## TRY IT
The required result is each line of the entries below containing the string "sutazok".

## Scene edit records
▼

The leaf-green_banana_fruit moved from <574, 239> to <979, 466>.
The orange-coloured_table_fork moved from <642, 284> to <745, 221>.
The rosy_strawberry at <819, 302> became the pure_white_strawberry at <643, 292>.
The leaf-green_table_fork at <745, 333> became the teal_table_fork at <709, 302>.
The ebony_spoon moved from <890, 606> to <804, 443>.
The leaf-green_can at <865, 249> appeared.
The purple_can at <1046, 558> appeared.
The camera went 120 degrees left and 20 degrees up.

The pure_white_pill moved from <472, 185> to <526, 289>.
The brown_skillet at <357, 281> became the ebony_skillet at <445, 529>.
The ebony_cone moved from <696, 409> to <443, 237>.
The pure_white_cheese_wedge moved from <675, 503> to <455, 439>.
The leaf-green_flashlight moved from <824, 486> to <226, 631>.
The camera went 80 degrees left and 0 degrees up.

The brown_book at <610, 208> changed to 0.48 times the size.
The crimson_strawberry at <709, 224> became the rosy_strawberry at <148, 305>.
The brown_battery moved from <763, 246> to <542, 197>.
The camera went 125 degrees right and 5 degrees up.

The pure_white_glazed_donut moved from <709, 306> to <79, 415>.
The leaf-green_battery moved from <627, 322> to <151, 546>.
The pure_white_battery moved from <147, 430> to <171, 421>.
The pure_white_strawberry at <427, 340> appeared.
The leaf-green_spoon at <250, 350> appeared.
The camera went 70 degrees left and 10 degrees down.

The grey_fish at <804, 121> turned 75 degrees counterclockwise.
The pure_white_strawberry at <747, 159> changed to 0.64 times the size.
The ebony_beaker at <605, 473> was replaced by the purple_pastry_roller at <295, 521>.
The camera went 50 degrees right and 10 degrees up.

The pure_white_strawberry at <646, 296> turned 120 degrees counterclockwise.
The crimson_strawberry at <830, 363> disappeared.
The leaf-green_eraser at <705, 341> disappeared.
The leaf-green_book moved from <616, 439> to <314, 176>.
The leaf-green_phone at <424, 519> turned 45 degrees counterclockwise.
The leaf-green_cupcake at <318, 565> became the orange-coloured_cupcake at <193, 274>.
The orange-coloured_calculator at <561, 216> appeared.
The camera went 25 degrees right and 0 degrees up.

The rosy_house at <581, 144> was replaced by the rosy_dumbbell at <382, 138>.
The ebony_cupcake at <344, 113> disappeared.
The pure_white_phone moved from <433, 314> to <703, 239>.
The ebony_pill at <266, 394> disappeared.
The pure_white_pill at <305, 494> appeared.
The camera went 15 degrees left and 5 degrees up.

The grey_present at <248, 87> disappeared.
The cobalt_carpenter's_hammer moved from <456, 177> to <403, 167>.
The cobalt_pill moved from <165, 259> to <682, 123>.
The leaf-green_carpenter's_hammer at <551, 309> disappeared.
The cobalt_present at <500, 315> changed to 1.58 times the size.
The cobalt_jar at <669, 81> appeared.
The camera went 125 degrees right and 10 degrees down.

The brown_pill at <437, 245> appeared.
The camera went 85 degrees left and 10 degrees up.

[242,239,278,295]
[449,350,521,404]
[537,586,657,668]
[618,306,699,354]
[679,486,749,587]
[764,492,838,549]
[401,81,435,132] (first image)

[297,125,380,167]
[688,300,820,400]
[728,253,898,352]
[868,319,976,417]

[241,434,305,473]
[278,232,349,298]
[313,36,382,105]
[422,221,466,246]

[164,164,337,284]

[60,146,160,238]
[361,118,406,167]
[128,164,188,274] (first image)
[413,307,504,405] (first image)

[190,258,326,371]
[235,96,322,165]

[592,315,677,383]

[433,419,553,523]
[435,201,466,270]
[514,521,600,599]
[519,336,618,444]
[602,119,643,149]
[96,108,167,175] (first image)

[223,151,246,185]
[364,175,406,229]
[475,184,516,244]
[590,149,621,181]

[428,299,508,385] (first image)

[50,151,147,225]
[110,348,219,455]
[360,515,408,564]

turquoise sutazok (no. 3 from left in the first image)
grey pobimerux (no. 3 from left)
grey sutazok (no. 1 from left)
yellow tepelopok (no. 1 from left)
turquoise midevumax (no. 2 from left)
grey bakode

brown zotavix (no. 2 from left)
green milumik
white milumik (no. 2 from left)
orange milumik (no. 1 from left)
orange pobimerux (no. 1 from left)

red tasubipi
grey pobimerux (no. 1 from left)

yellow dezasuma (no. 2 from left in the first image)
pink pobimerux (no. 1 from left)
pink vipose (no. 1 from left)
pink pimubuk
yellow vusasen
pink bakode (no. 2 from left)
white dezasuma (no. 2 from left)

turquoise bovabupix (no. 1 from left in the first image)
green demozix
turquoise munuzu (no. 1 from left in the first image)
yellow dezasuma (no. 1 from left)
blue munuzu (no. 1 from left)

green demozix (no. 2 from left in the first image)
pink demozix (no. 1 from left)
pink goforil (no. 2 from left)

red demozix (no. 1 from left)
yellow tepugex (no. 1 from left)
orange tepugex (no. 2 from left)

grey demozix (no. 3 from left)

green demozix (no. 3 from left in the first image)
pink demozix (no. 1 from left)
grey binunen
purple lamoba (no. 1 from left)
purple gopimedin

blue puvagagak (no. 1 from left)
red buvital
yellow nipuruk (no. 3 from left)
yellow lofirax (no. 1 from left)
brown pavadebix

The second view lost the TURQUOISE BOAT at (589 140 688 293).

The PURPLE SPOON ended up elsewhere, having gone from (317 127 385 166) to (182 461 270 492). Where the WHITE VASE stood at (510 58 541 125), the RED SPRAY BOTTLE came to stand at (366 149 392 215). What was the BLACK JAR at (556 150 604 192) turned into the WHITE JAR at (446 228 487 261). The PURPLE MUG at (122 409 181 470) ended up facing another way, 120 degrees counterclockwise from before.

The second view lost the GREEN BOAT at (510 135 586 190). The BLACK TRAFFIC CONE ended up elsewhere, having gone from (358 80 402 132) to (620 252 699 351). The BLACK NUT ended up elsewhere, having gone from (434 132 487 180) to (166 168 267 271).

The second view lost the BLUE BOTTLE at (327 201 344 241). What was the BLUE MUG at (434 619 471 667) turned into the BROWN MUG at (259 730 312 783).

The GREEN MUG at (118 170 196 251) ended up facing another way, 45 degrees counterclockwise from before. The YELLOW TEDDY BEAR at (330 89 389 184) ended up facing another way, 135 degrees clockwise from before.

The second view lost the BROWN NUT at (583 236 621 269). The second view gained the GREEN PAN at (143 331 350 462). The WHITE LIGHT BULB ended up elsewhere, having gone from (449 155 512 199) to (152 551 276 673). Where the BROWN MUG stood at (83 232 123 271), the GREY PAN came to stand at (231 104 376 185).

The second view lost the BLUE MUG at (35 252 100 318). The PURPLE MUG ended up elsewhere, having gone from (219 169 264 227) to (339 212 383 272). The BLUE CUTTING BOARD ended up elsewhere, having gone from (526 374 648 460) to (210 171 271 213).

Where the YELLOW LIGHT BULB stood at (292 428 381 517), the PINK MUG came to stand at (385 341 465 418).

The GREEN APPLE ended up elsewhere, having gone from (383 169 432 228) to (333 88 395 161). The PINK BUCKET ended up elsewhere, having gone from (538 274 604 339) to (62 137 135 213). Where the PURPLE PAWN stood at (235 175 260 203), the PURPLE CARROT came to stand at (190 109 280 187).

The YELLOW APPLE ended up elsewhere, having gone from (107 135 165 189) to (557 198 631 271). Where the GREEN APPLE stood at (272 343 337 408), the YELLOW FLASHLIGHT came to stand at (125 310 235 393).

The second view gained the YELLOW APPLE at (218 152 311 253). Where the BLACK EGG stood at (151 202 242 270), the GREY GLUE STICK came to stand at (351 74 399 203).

▲

## EXPECTED ANSWER
turquoise sutazok (no. 3 from left in the first image)
grey sutazok (no. 1 from left)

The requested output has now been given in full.